## DATA UNDER STUDY
---
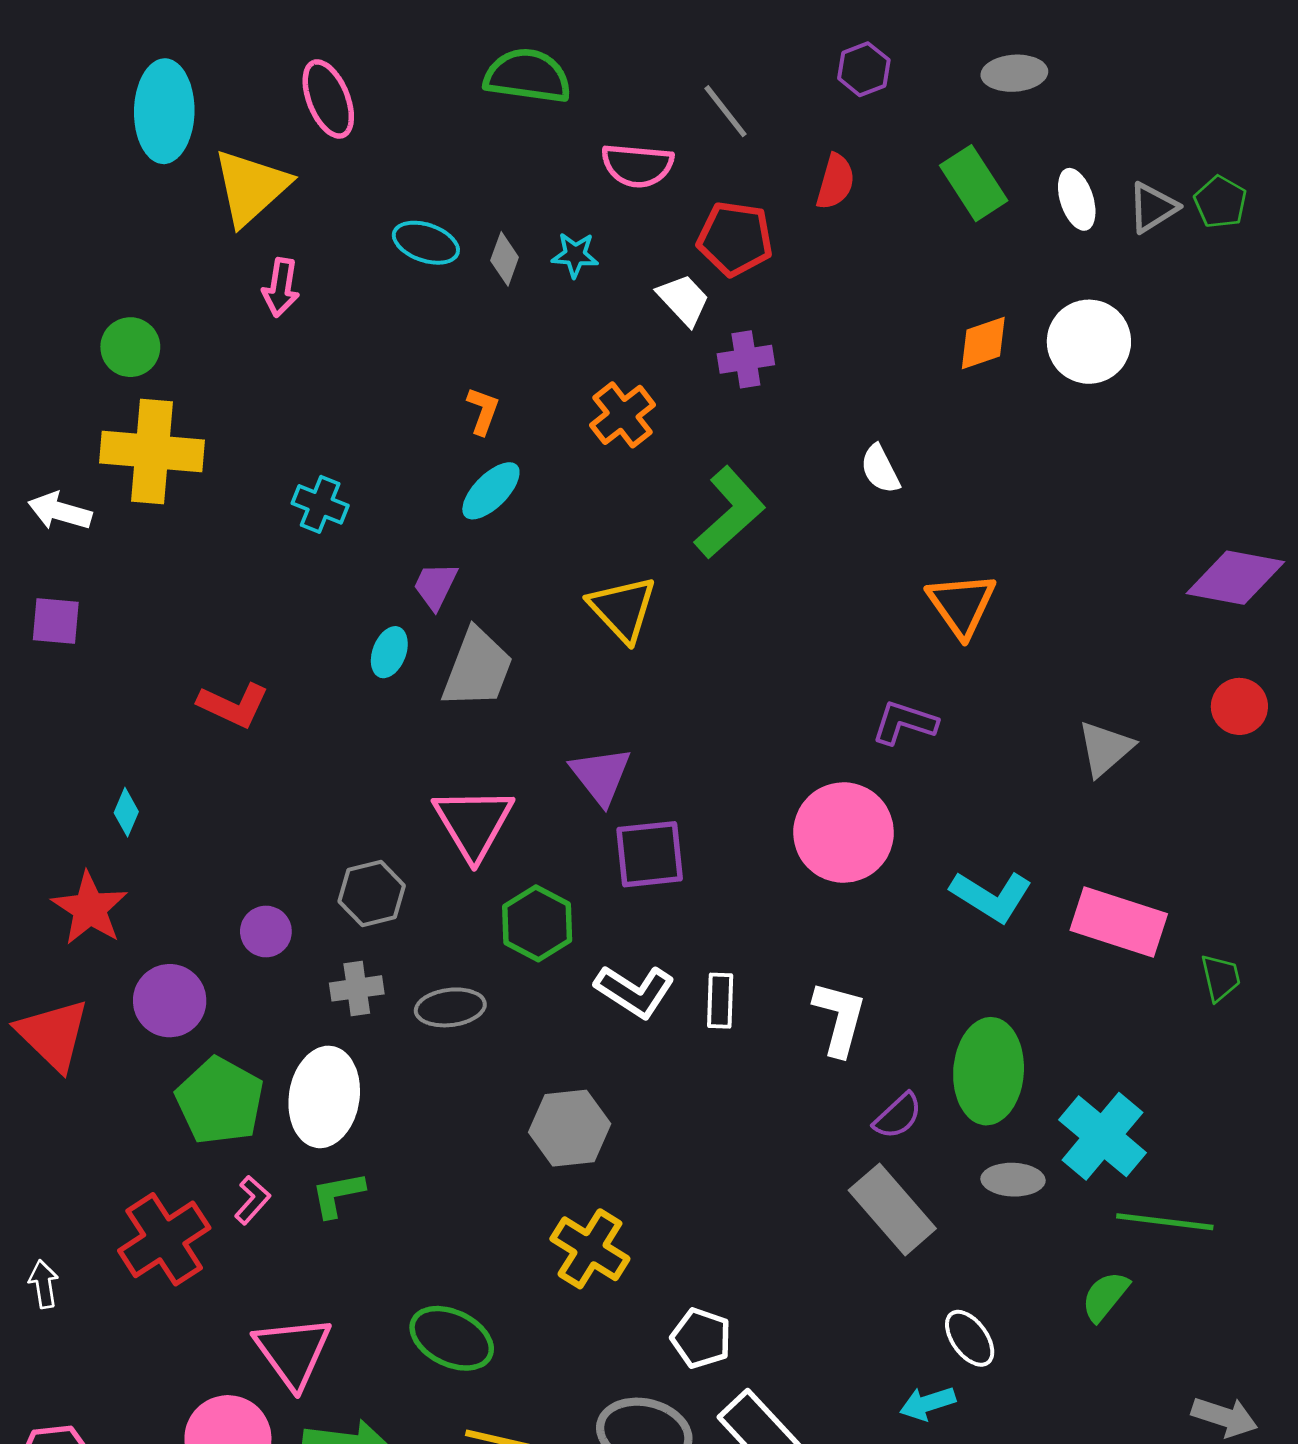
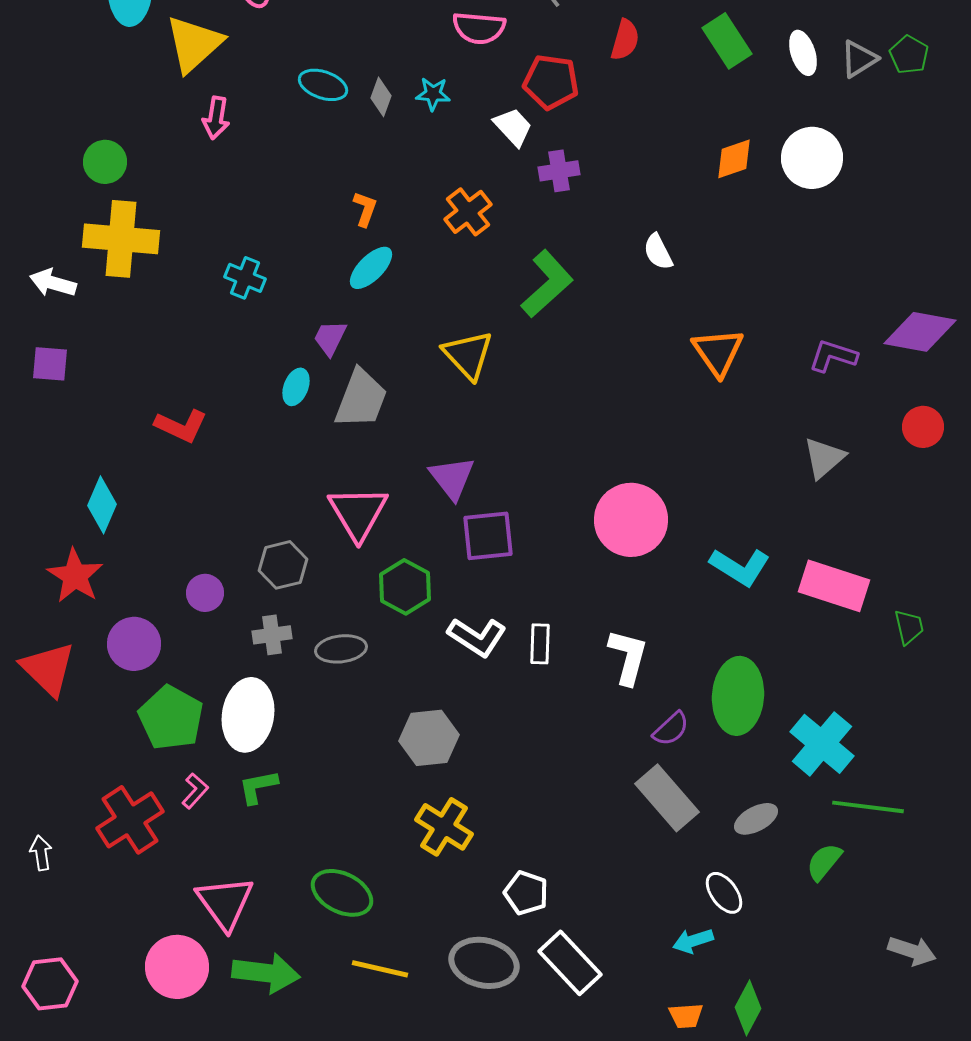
purple L-shape: (905, 723) -> (833, 356), moved
cyan diamond: (126, 812) -> (102, 505), size x1.6
gray ellipse: (1013, 1180) -> (756, 819), moved, turned -30

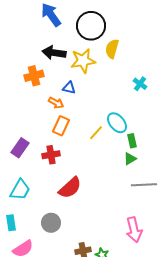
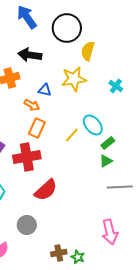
yellow star: (83, 61) -> (74, 79), moved
green rectangle: (132, 141) -> (108, 143), turned 64
red cross: (51, 155) -> (27, 157), size x1.5

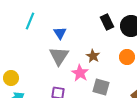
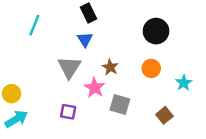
black rectangle: (107, 22) -> (89, 13), moved
blue triangle: (60, 33) -> (85, 39), moved

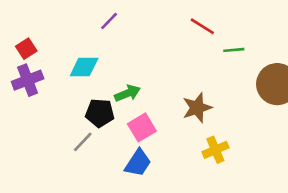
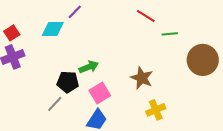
cyan diamond: (84, 67) -> (53, 29), moved
brown star: (197, 108) -> (142, 78), turned -30

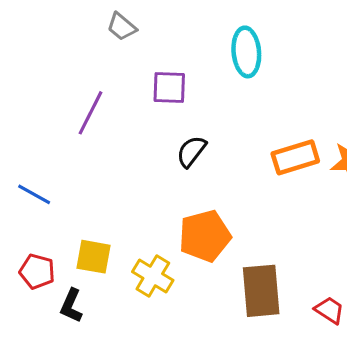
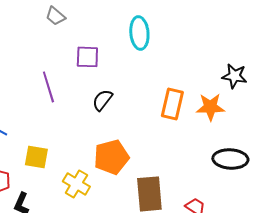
purple line: (91, 113) -> (48, 87), moved, turned -44
orange rectangle: (295, 157) -> (172, 104), turned -60
yellow square: (93, 257) -> (36, 157), moved

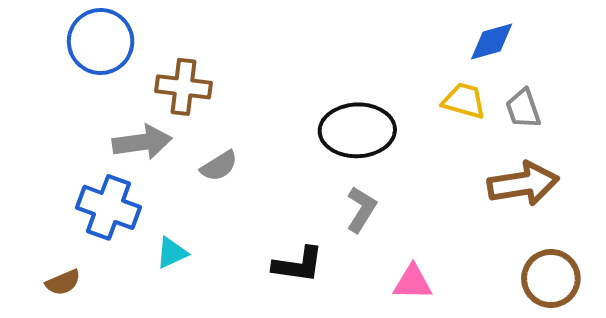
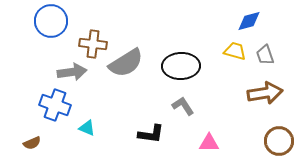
gray semicircle: (219, 166) -> (126, 63), moved, size x1.8
gray L-shape: (361, 209) -> (183, 106), turned -65
cyan triangle: (172, 253) -> (87, 128), turned 48

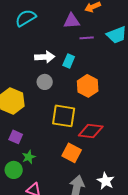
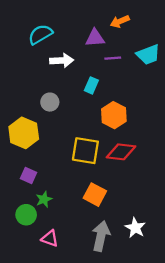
white arrow: (45, 57) -> (62, 60), moved
gray circle: (45, 82) -> (50, 102), moved
red diamond: (91, 131) -> (121, 152), moved

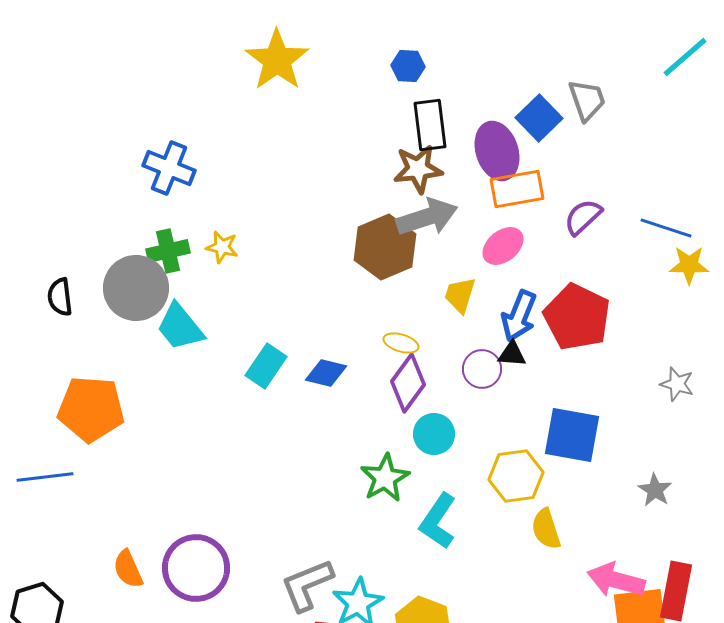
---
## EXERCISE INSTRUCTIONS
Once the pictures are removed, output the entries above exactly as given.

## YOUR RESPONSE
purple L-shape: (905, 723) -> (833, 356), moved
cyan diamond: (126, 812) -> (102, 505), size x1.6
gray ellipse: (1013, 1180) -> (756, 819), moved, turned -30

yellow star: (83, 61) -> (74, 79), moved
green rectangle: (132, 141) -> (108, 143), turned 64
red cross: (51, 155) -> (27, 157), size x1.5

black rectangle: (107, 22) -> (89, 13), moved
blue triangle: (60, 33) -> (85, 39), moved

cyan diamond: (84, 67) -> (53, 29), moved
brown star: (197, 108) -> (142, 78), turned -30

purple line: (91, 113) -> (48, 87), moved, turned -44
orange rectangle: (295, 157) -> (172, 104), turned -60
yellow square: (93, 257) -> (36, 157), moved

gray semicircle: (219, 166) -> (126, 63), moved, size x1.8
gray L-shape: (361, 209) -> (183, 106), turned -65
cyan triangle: (172, 253) -> (87, 128), turned 48

white arrow: (45, 57) -> (62, 60), moved
gray circle: (45, 82) -> (50, 102), moved
red diamond: (91, 131) -> (121, 152), moved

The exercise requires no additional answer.